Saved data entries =
* * * *

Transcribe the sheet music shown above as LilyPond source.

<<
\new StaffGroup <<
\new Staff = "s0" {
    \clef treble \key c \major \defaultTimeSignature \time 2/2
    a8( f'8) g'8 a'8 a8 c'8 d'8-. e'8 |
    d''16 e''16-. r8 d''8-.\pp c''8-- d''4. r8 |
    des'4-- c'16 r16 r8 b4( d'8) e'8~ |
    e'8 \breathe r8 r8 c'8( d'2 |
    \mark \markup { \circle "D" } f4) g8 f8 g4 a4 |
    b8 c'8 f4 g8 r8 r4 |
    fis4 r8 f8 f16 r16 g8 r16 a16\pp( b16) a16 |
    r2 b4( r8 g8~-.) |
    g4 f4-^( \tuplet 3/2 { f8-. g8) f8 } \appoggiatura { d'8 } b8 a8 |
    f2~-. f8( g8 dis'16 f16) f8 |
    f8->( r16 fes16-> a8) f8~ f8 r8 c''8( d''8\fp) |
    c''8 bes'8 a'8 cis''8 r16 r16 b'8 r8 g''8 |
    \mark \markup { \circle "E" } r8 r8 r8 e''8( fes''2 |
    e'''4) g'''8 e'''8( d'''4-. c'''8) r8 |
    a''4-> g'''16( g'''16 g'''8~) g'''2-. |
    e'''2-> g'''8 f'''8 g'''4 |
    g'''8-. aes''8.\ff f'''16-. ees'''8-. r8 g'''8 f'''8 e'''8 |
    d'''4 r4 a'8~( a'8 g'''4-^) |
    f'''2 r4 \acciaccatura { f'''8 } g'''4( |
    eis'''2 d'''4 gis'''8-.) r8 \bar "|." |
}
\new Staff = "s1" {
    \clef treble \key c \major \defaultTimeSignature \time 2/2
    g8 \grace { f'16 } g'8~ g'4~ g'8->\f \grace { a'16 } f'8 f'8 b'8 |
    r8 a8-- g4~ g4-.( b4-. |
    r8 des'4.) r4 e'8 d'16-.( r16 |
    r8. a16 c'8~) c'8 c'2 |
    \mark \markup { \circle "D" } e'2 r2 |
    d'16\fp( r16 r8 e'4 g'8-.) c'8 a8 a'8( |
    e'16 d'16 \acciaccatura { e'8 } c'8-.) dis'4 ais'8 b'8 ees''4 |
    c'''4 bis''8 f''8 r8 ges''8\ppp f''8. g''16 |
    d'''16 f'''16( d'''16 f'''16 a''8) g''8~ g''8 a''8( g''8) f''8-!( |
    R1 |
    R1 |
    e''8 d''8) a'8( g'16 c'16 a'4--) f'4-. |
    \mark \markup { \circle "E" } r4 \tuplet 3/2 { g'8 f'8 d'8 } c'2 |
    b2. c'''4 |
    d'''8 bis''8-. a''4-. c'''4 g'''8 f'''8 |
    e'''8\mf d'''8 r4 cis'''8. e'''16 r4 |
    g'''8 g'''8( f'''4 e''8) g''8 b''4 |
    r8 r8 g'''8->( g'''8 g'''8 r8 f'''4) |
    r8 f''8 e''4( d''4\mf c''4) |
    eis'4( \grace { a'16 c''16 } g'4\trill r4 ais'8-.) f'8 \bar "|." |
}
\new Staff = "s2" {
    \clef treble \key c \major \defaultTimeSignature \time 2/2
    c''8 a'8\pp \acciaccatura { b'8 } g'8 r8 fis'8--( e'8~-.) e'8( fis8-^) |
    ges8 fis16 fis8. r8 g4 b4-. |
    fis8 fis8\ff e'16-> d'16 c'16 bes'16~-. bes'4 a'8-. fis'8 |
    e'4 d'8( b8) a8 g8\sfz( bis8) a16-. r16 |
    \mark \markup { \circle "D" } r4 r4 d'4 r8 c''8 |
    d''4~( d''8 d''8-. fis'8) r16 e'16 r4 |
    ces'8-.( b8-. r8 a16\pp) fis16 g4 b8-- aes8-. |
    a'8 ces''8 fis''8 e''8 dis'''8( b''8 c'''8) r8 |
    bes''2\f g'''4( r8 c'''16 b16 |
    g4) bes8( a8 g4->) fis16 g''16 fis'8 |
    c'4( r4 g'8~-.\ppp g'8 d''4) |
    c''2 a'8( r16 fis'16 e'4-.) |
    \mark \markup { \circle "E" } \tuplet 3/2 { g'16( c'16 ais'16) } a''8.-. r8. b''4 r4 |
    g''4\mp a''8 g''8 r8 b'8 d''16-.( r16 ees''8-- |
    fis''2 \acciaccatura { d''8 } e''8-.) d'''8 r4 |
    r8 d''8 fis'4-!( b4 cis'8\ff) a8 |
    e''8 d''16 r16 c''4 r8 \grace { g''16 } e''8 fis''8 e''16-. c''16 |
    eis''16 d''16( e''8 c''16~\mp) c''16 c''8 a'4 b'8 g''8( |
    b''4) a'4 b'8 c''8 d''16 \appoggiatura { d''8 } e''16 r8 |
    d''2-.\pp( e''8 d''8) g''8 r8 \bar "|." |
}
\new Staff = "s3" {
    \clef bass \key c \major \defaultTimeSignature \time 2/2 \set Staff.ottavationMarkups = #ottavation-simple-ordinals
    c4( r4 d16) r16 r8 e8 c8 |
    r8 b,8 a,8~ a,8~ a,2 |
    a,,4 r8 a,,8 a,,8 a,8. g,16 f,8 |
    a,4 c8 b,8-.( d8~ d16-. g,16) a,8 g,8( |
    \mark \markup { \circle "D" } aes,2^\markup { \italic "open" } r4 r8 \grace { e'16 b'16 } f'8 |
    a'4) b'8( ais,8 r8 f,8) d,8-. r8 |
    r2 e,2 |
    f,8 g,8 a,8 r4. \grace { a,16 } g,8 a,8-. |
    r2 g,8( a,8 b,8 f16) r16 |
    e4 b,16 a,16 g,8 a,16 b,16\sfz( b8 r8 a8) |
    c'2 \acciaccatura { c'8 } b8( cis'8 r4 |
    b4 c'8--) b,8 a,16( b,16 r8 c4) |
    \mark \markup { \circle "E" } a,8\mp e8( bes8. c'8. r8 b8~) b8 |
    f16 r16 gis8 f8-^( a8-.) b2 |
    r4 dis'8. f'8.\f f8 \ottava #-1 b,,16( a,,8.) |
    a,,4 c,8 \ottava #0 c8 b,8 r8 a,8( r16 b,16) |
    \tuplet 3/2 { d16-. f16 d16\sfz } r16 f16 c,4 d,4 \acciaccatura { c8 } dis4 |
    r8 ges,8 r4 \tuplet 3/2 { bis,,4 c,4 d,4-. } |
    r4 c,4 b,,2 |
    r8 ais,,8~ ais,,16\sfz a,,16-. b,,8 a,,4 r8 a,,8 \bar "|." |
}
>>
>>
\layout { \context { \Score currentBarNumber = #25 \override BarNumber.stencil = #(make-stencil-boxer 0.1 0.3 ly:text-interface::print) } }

* * * *

Task prompt = Pull out every line in the rows above that contains the string "appoggiatura".

Result below =
    g4 f4-^( \tuplet 3/2 { f8-. g8) f8 } \appoggiatura { d'8 } b8 a8 |
    b''4) a'4 b'8 c''8 d''16 \appoggiatura { d''8 } e''16 r8 |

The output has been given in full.